Data extracts:
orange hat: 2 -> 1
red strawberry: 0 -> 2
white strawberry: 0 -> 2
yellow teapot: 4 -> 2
---
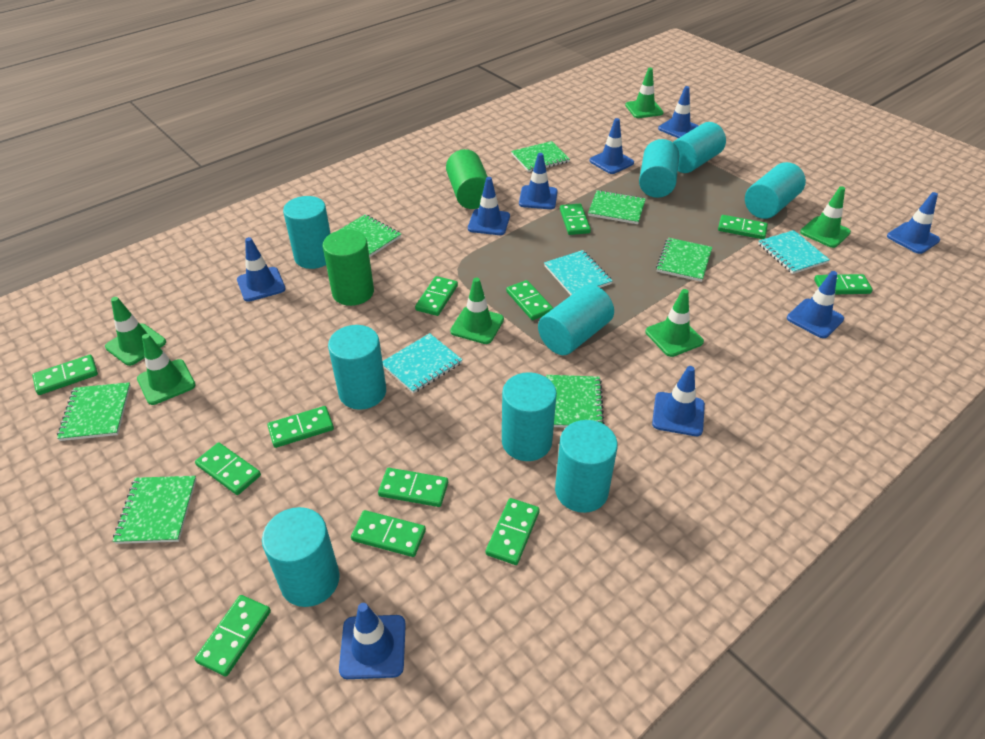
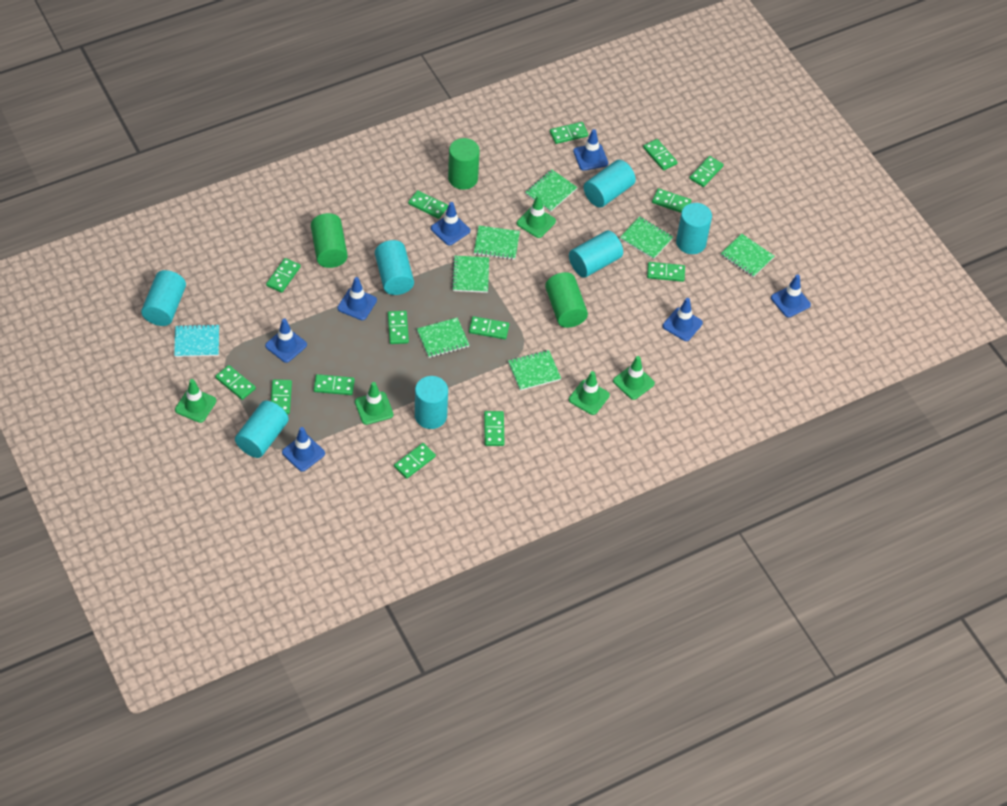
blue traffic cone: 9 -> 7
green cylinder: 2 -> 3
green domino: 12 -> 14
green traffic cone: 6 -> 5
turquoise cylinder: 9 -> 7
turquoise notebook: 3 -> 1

Exercise prompt: All lines of the data that hold "turquoise" need to be copied.

Problem solution:
turquoise cylinder: 9 -> 7
turquoise notebook: 3 -> 1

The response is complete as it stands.